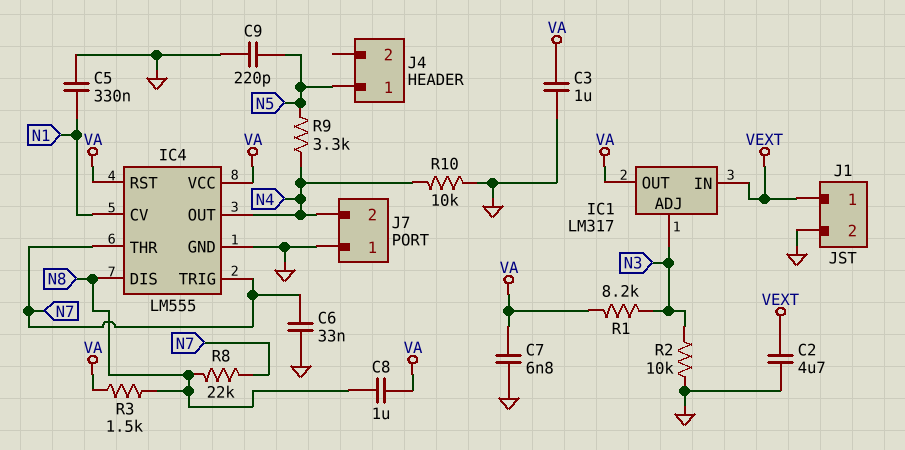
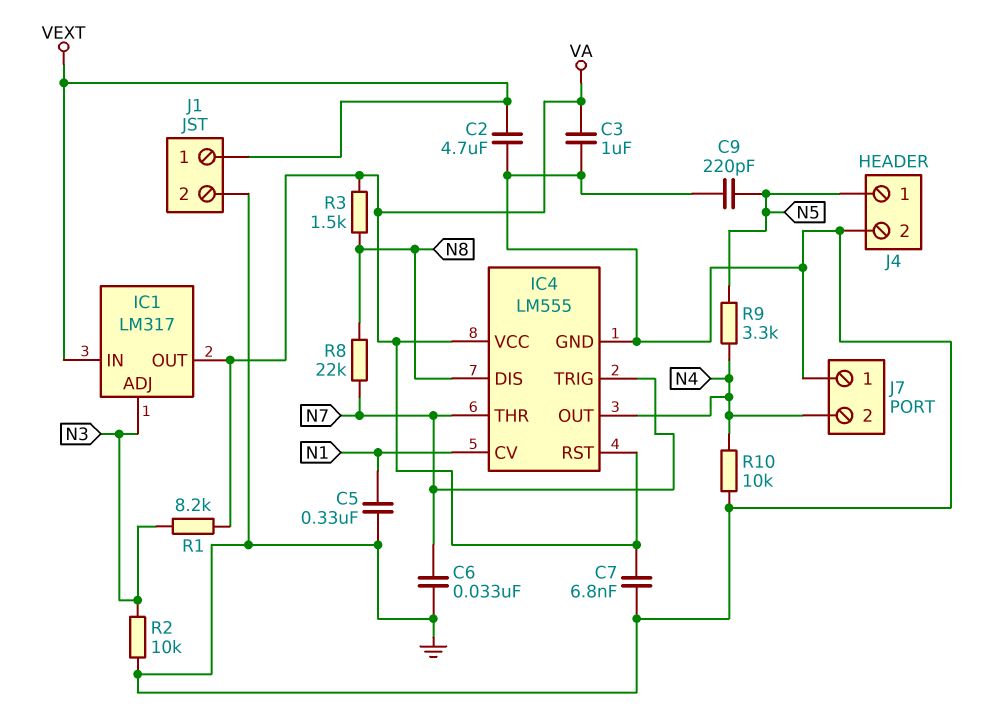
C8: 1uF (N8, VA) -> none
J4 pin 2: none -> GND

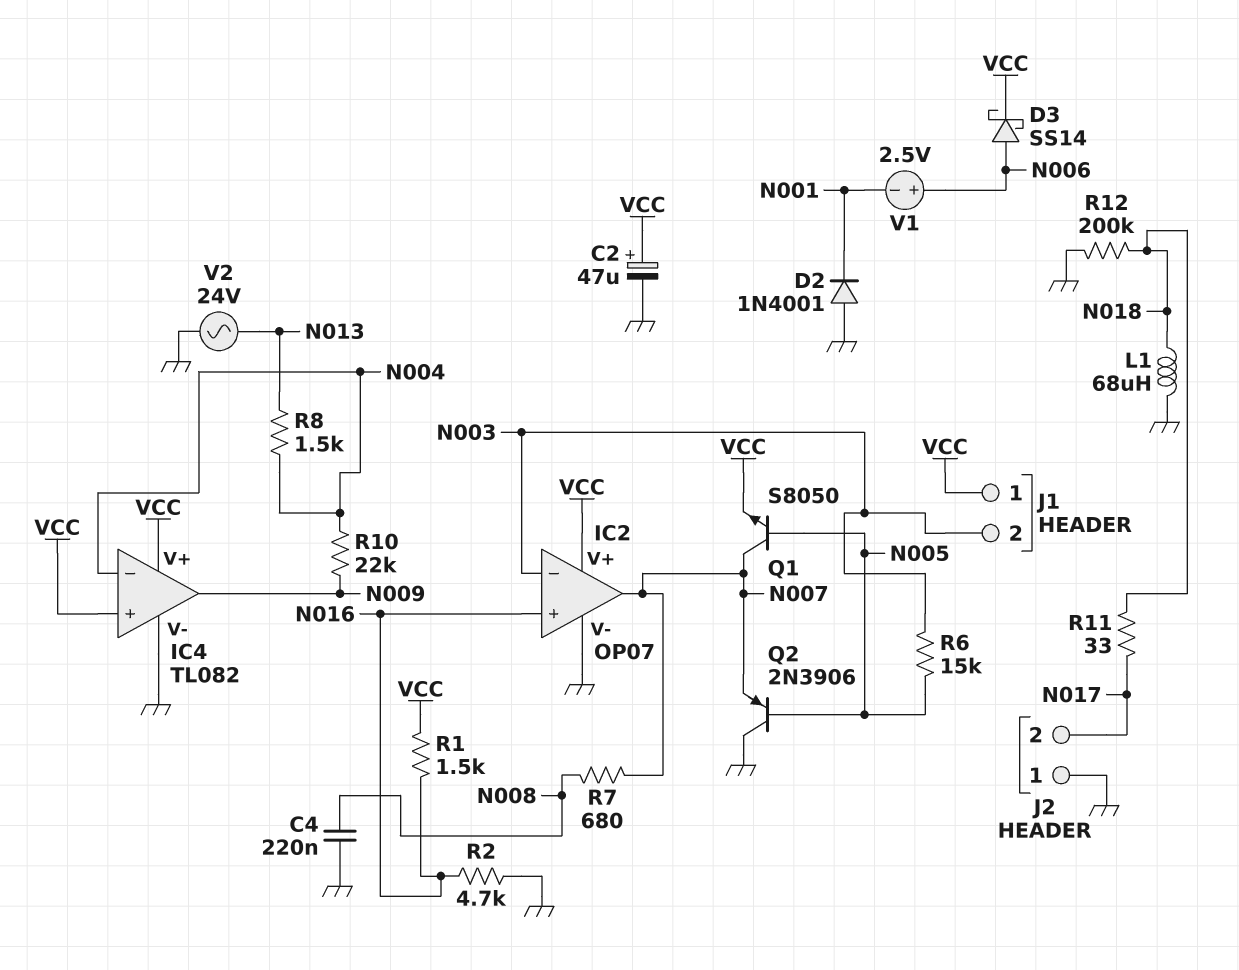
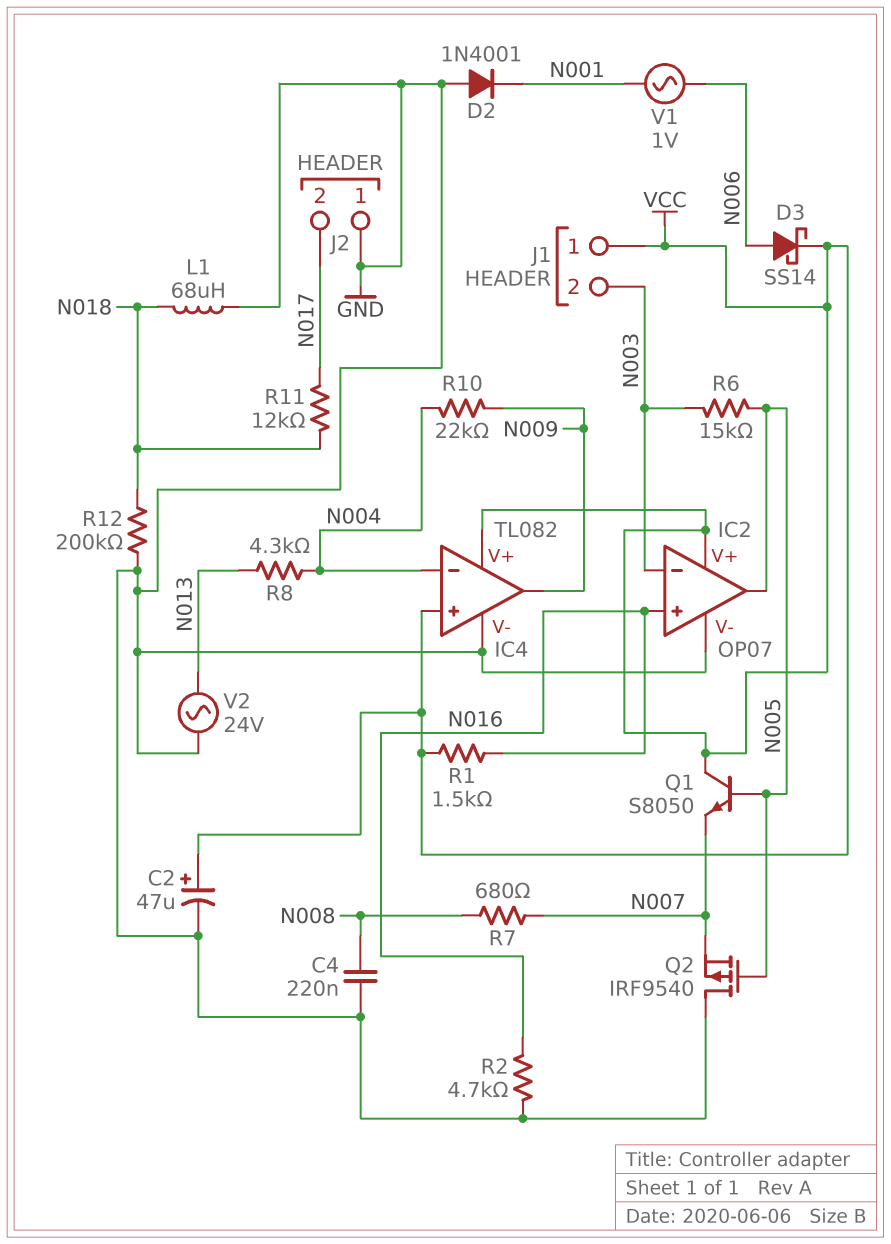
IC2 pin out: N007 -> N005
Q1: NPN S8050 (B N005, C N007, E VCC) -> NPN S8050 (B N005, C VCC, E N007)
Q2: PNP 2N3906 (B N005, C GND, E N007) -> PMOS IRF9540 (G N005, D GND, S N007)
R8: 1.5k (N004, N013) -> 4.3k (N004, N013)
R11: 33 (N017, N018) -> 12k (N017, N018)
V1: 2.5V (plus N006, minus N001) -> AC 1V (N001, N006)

◆ What you should do
Copy every record above exactly as written, but leave out the pictures.

◆ Exercise result
C8: 1uF (N8, VA) -> none
J4 pin 2: none -> GND

IC2 pin out: N007 -> N005
Q1: NPN S8050 (B N005, C N007, E VCC) -> NPN S8050 (B N005, C VCC, E N007)
Q2: PNP 2N3906 (B N005, C GND, E N007) -> PMOS IRF9540 (G N005, D GND, S N007)
R8: 1.5k (N004, N013) -> 4.3k (N004, N013)
R11: 33 (N017, N018) -> 12k (N017, N018)
V1: 2.5V (plus N006, minus N001) -> AC 1V (N001, N006)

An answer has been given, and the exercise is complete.